(Information provided)

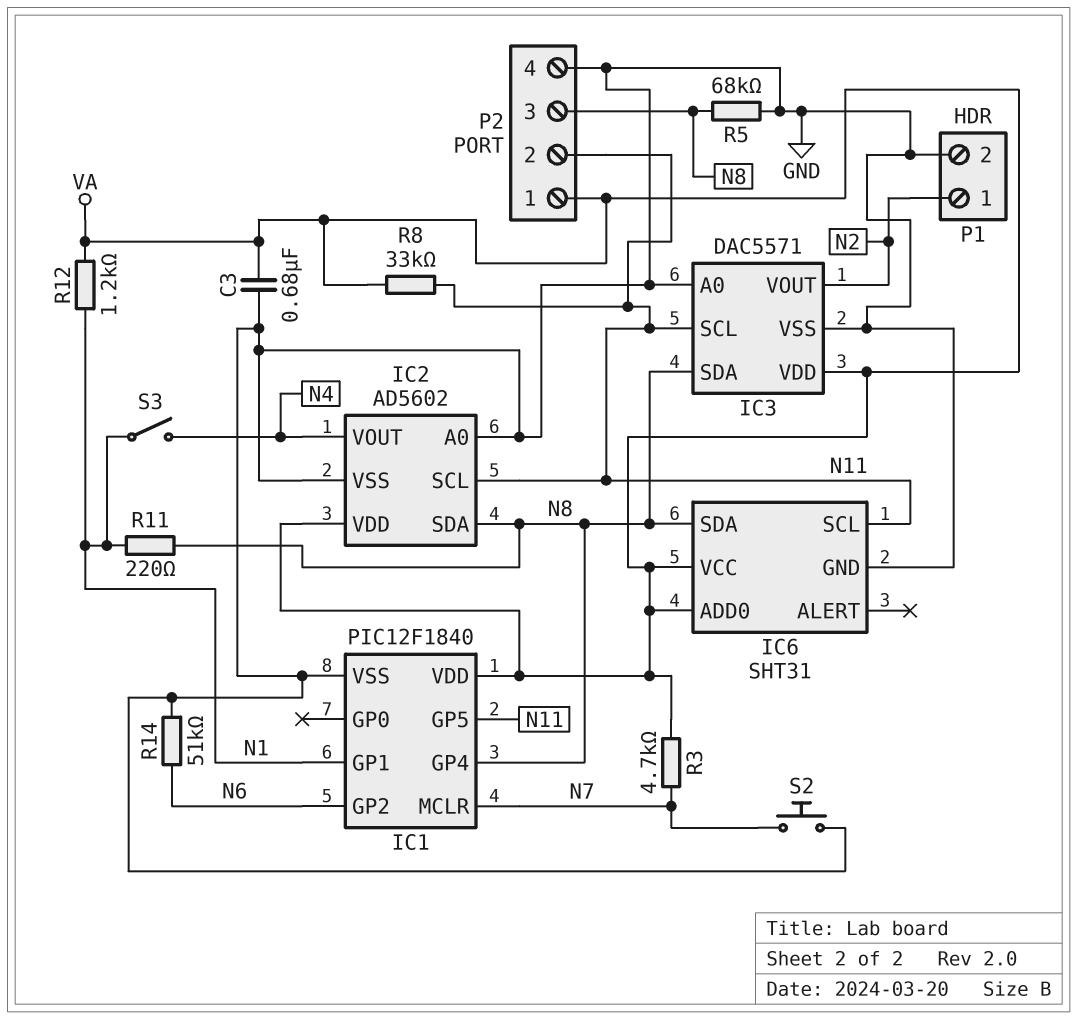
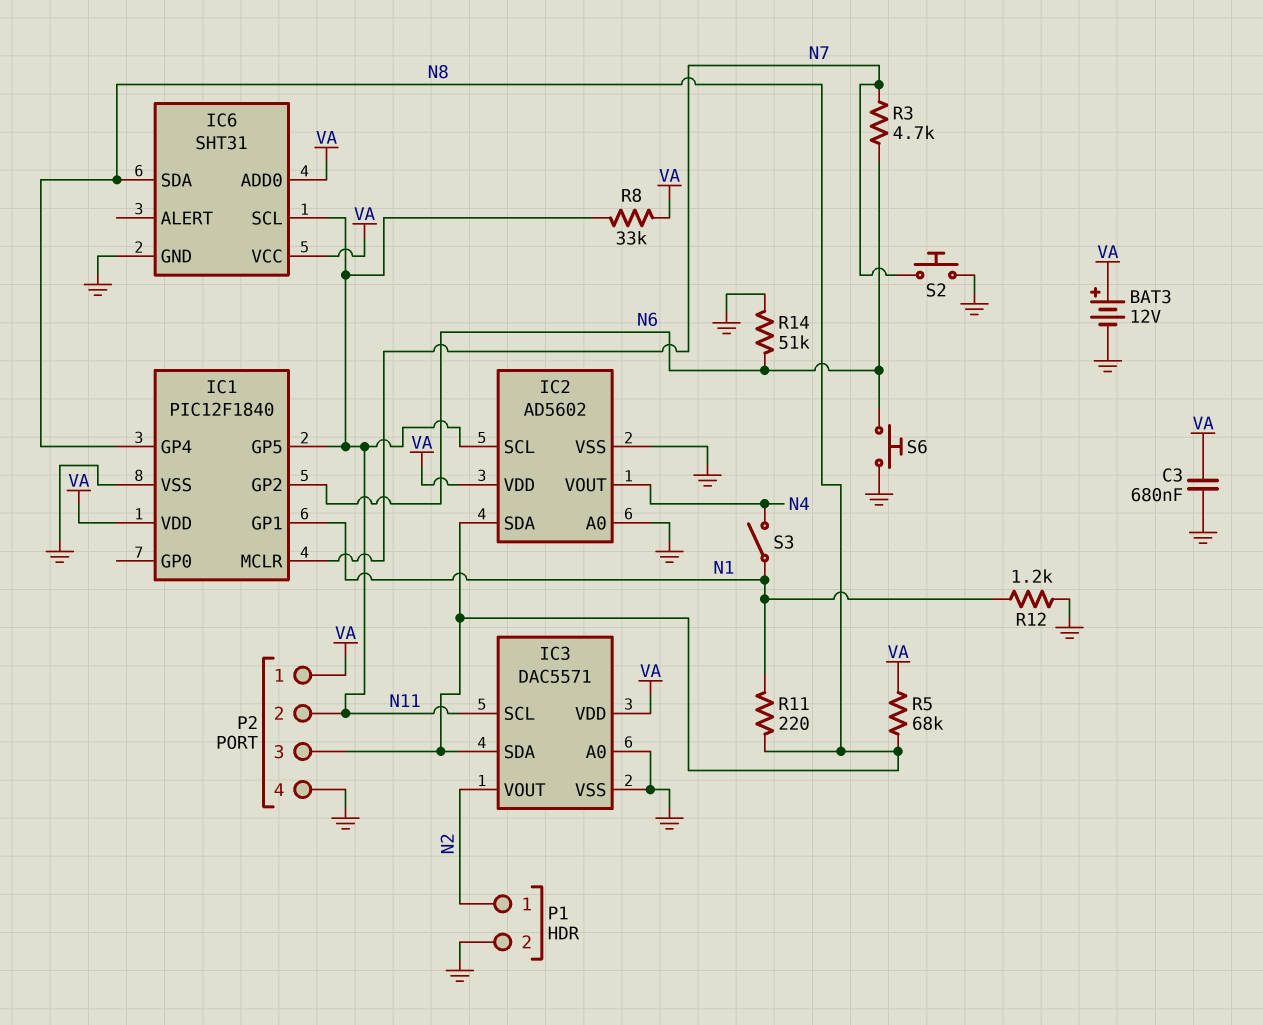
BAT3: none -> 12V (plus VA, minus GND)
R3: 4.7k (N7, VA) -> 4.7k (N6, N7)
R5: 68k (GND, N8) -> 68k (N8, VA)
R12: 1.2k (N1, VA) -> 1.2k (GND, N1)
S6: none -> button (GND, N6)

(End Information provided)

• [Problem requirements]:
Without including any images, output the data exactly as given.

• [Output for this exercise]:
BAT3: none -> 12V (plus VA, minus GND)
R3: 4.7k (N7, VA) -> 4.7k (N6, N7)
R5: 68k (GND, N8) -> 68k (N8, VA)
R12: 1.2k (N1, VA) -> 1.2k (GND, N1)
S6: none -> button (GND, N6)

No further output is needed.